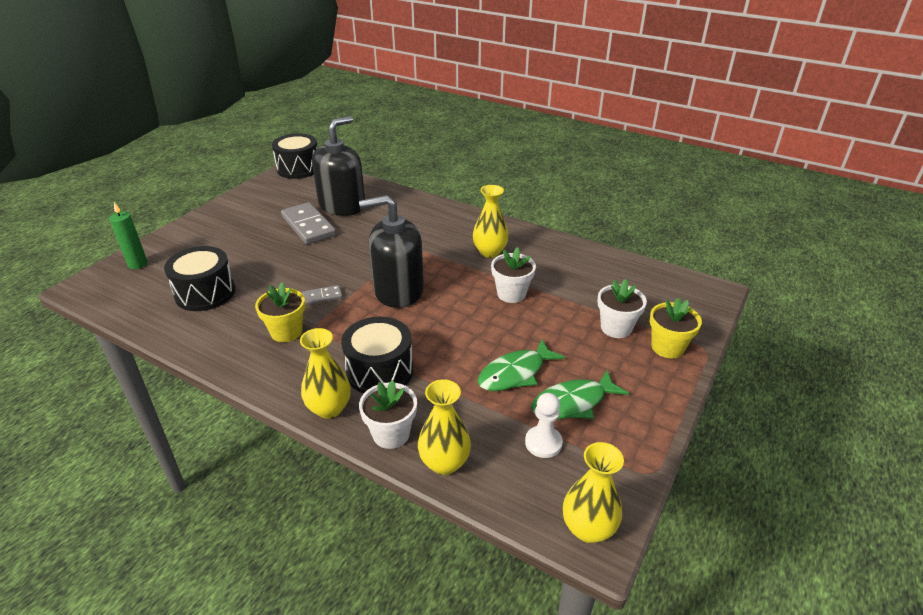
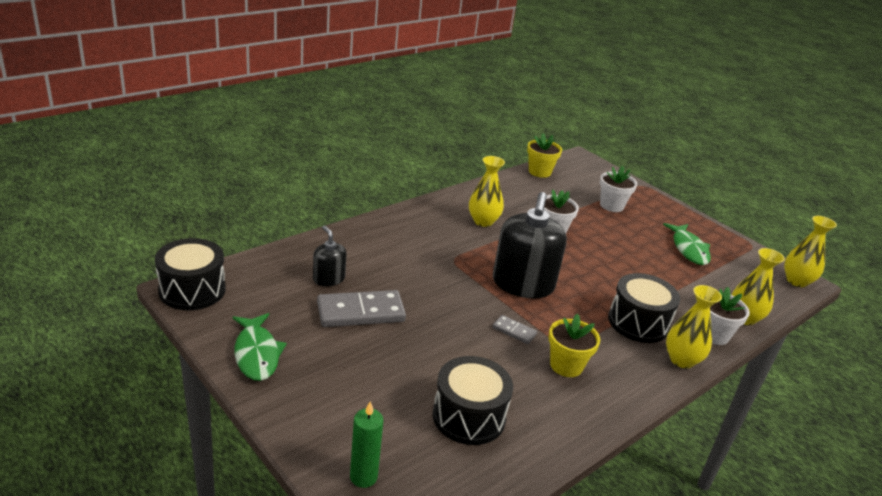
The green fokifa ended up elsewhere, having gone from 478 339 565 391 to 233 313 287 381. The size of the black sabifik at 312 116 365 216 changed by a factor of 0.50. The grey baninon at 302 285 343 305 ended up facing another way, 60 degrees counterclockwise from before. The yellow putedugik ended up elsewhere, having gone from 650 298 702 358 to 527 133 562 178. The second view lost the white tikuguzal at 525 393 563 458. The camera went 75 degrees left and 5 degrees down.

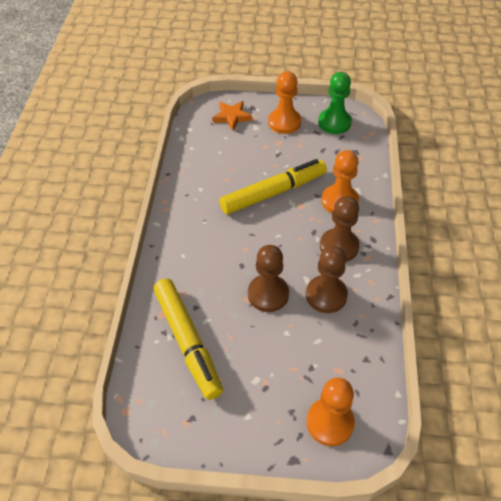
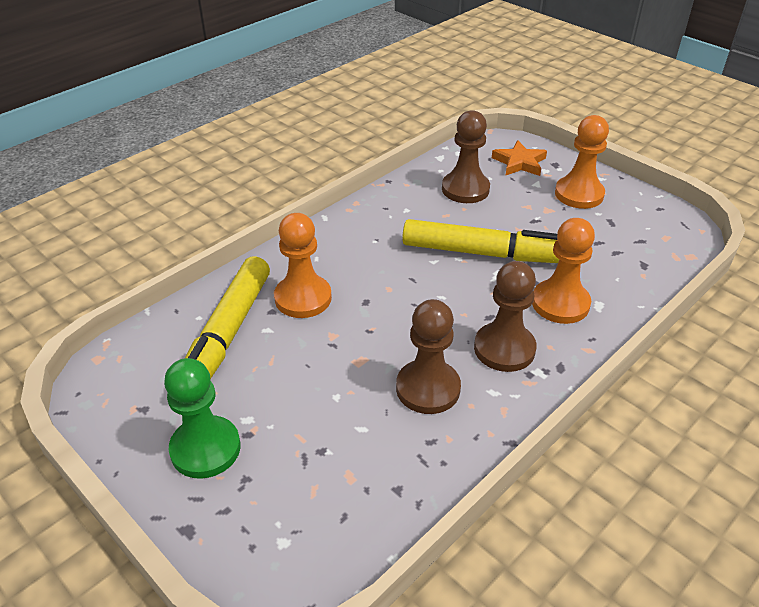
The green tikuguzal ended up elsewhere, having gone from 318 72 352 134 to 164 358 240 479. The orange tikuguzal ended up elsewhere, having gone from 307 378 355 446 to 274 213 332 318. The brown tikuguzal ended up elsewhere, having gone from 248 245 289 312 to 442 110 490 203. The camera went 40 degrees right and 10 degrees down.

...

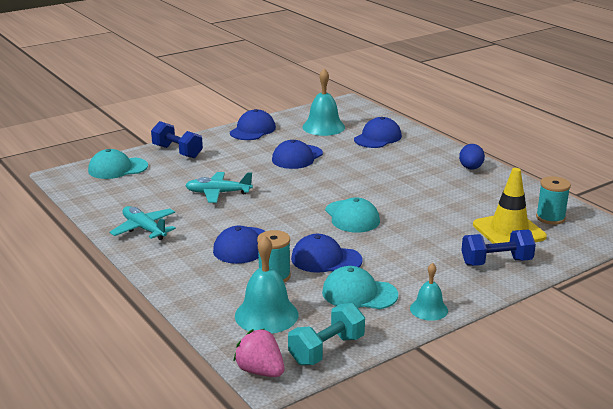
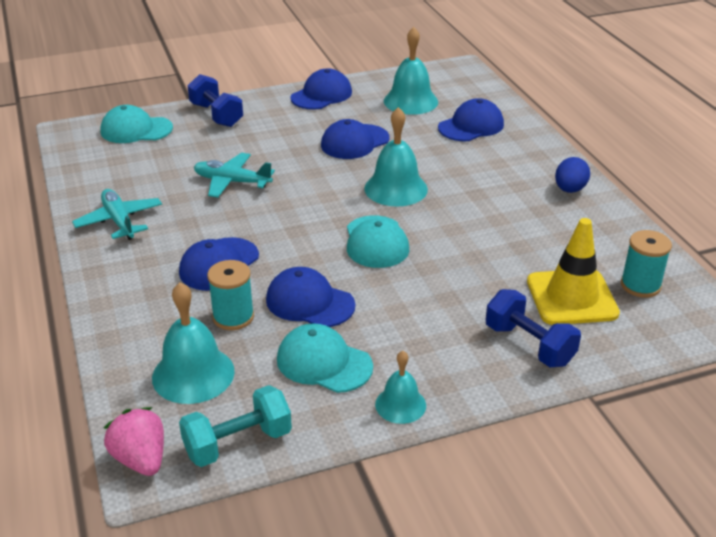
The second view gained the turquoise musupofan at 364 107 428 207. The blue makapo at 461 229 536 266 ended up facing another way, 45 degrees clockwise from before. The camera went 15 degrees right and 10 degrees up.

==

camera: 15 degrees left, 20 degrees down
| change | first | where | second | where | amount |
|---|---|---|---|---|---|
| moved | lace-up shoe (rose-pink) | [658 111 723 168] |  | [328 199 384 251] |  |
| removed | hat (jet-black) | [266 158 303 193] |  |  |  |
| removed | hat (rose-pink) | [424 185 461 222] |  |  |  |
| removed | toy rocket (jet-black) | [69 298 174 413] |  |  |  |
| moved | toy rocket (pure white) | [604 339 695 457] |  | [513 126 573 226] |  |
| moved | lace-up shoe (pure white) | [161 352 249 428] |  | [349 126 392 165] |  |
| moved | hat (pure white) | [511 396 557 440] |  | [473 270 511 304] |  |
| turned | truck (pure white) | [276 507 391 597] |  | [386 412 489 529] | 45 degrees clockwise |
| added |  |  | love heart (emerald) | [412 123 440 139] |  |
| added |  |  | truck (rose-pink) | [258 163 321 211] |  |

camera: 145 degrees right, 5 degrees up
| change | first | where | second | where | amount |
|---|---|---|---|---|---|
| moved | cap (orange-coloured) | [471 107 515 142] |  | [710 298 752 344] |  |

_Problem requirements_
Only the lines above from the line with "removed | toy" to the line with "hat (pure white)", those two lines included, should be reproduced exactly.

_Solution_
| removed | toy rocket (jet-black) | [69 298 174 413] |  |  |  |
| moved | toy rocket (pure white) | [604 339 695 457] |  | [513 126 573 226] |  |
| moved | lace-up shoe (pure white) | [161 352 249 428] |  | [349 126 392 165] |  |
| moved | hat (pure white) | [511 396 557 440] |  | [473 270 511 304] |  |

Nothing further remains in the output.